:: AVAILABLE RECORDS ::
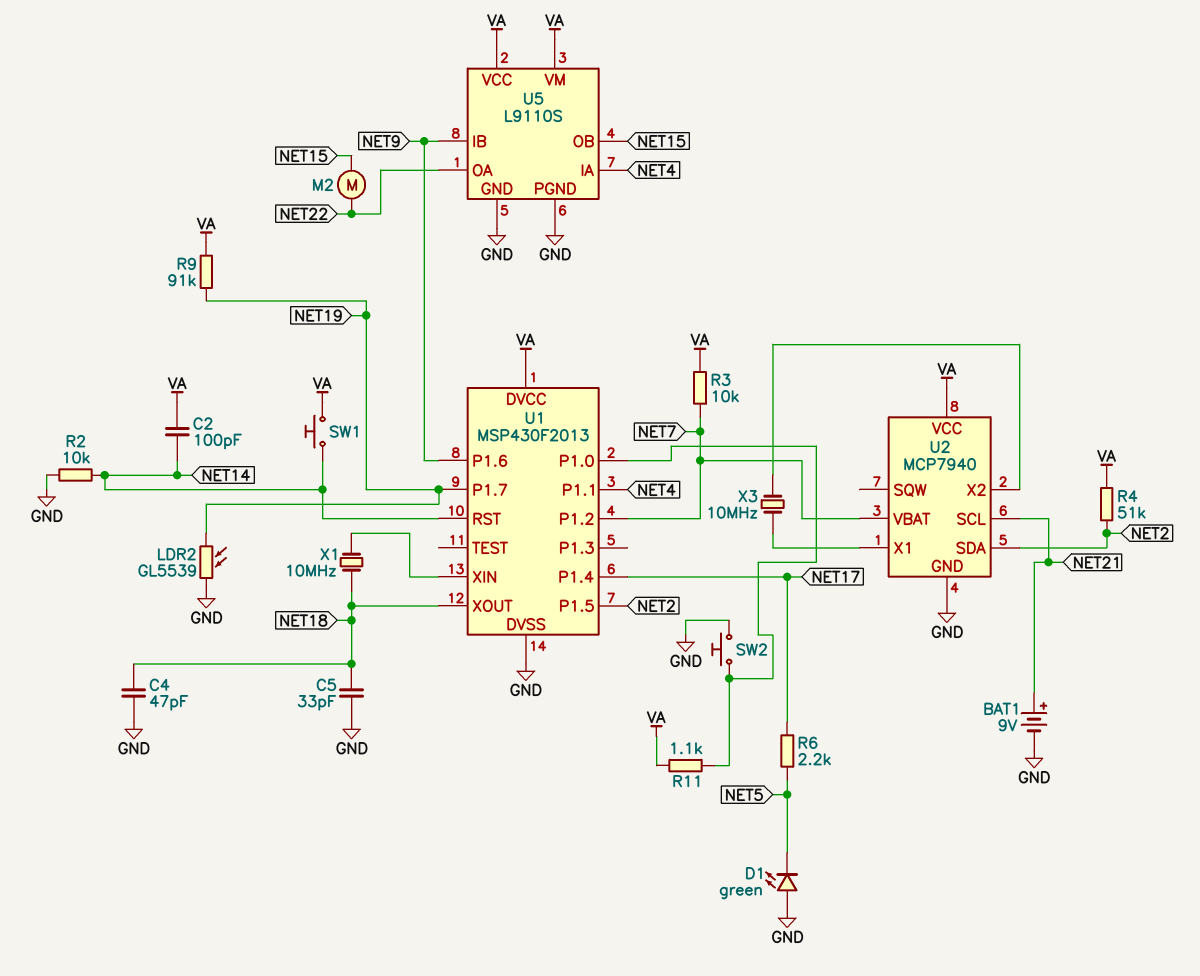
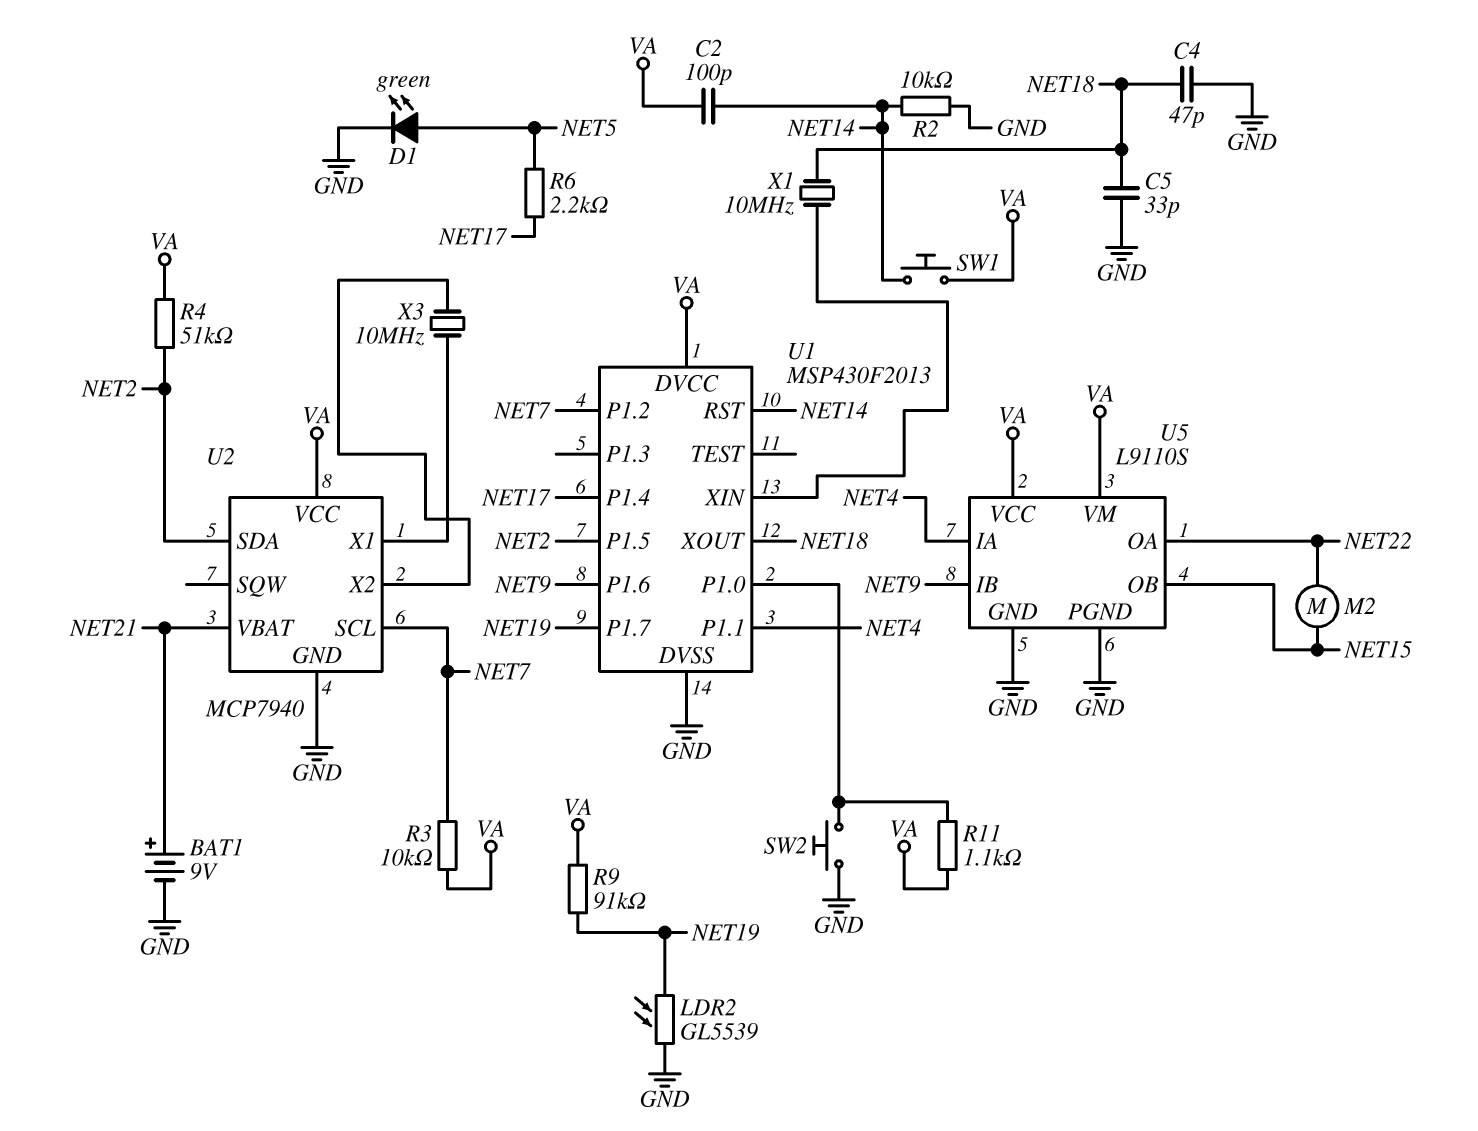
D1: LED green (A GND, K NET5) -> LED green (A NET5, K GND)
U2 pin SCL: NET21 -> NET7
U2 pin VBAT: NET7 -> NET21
--
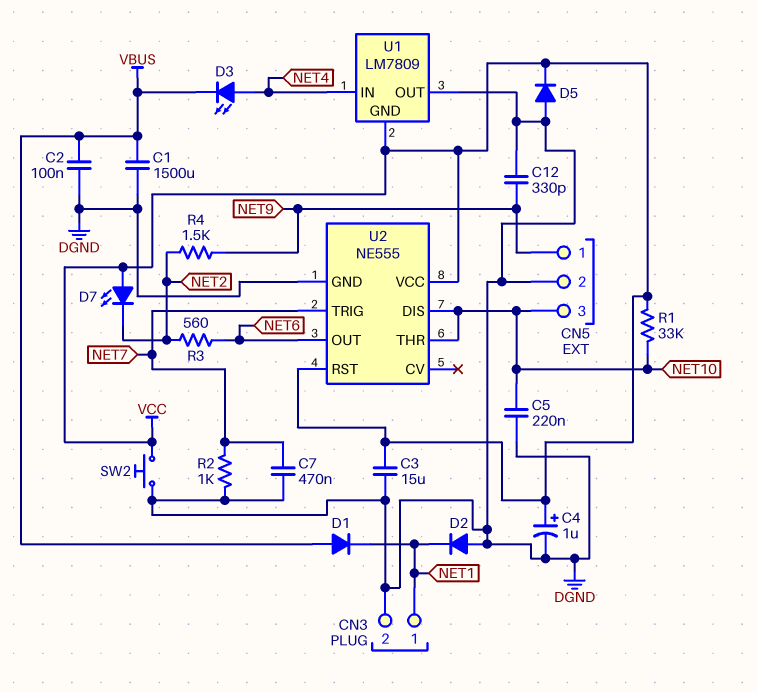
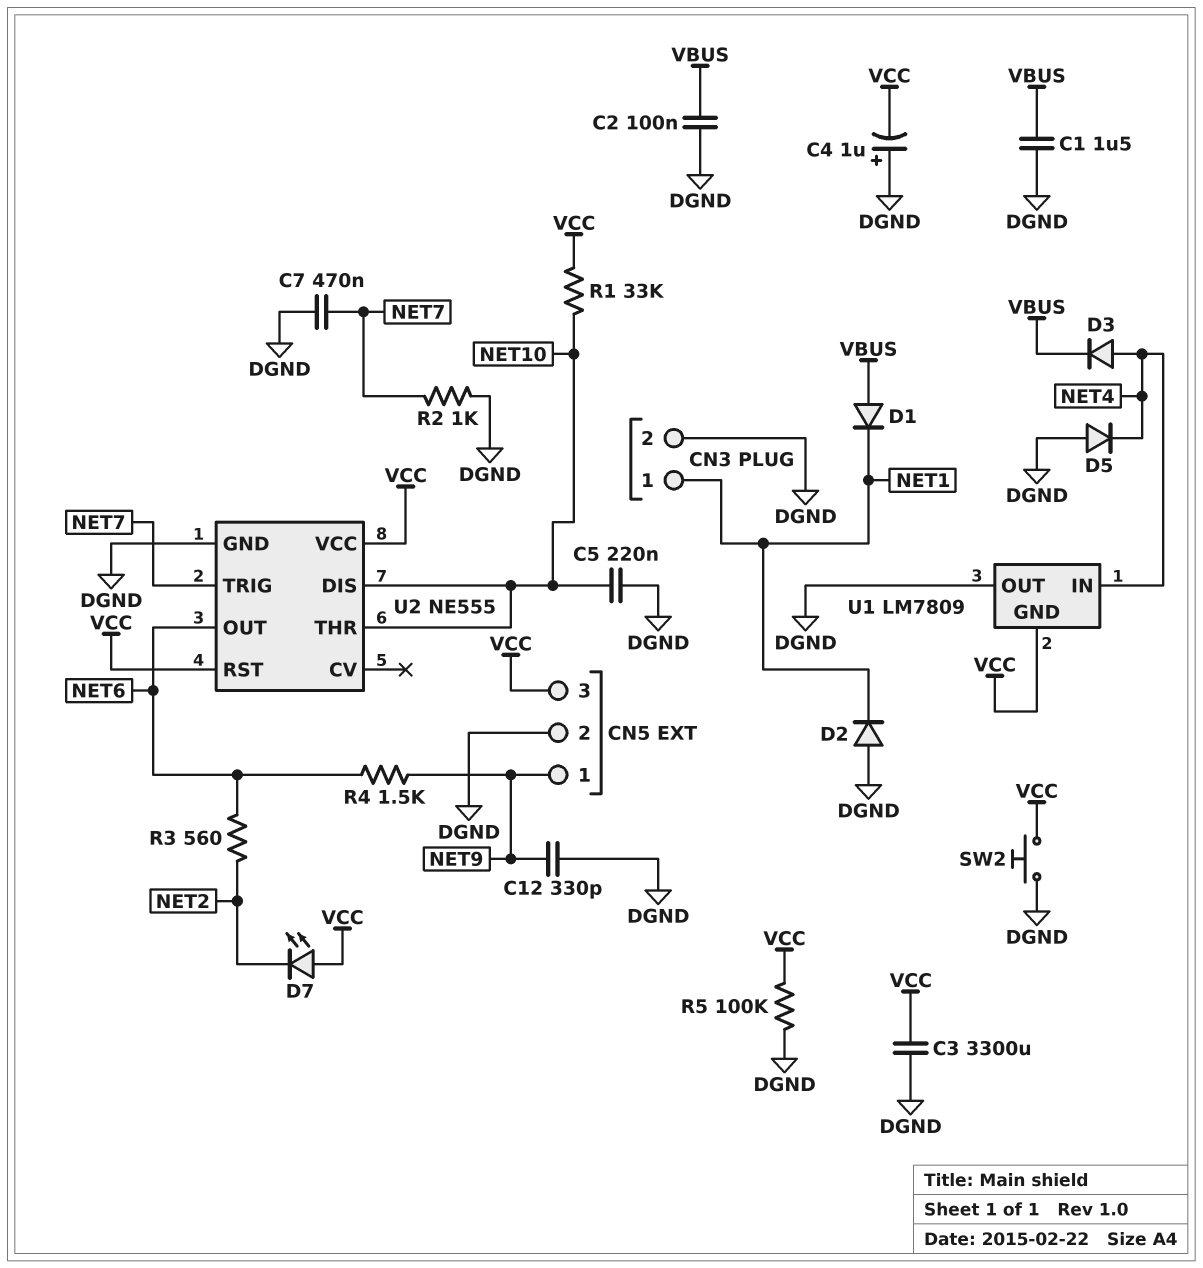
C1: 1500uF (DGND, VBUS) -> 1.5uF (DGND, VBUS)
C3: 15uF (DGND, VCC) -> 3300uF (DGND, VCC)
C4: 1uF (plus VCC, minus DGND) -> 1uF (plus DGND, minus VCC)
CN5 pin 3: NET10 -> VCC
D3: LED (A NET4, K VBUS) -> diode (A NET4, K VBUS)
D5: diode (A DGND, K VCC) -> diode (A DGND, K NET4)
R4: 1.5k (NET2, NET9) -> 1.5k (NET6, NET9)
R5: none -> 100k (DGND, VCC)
---
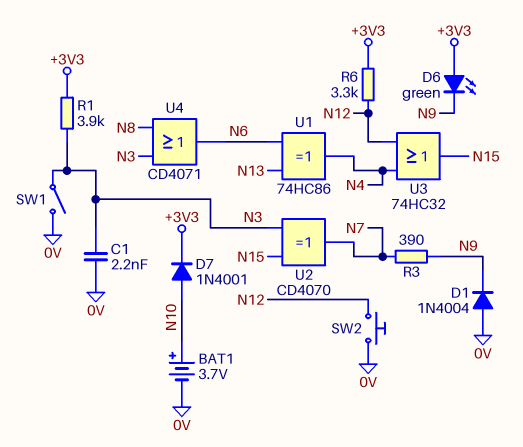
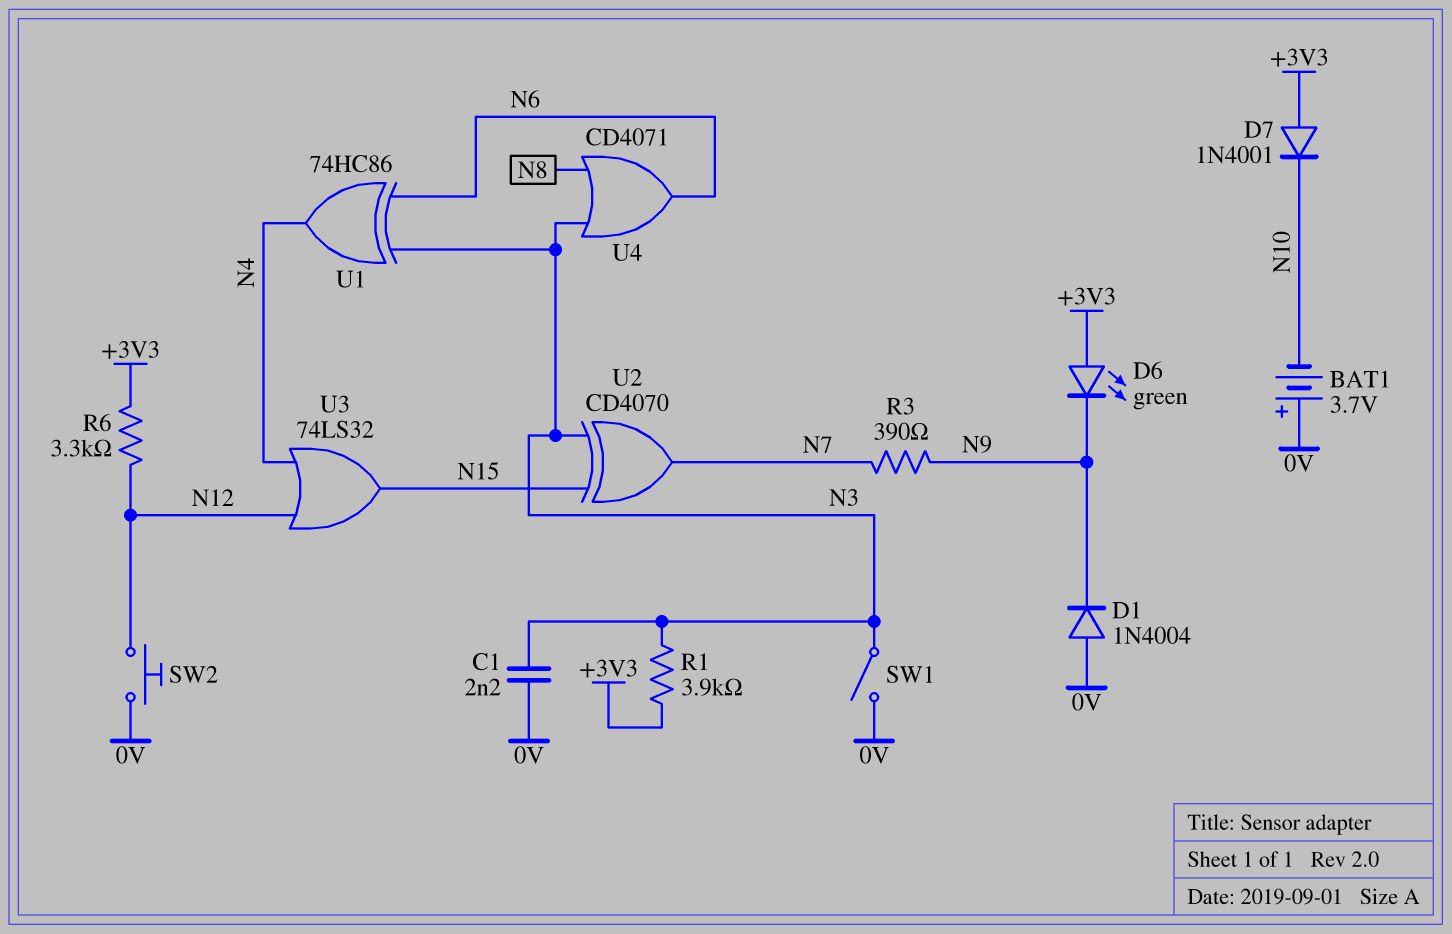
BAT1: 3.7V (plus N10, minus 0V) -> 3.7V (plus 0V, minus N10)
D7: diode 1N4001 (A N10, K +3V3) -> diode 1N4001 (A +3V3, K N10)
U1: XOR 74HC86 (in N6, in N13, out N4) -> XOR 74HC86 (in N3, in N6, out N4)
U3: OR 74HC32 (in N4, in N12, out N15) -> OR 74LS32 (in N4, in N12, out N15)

:: DIRECTIONS FOR THIS TASK ::
Filter the entries above down to the lines containing the word "plus".

:: OUTPUT OF THE EXERCISE ::
C4: 1uF (plus VCC, minus DGND) -> 1uF (plus DGND, minus VCC)
BAT1: 3.7V (plus N10, minus 0V) -> 3.7V (plus 0V, minus N10)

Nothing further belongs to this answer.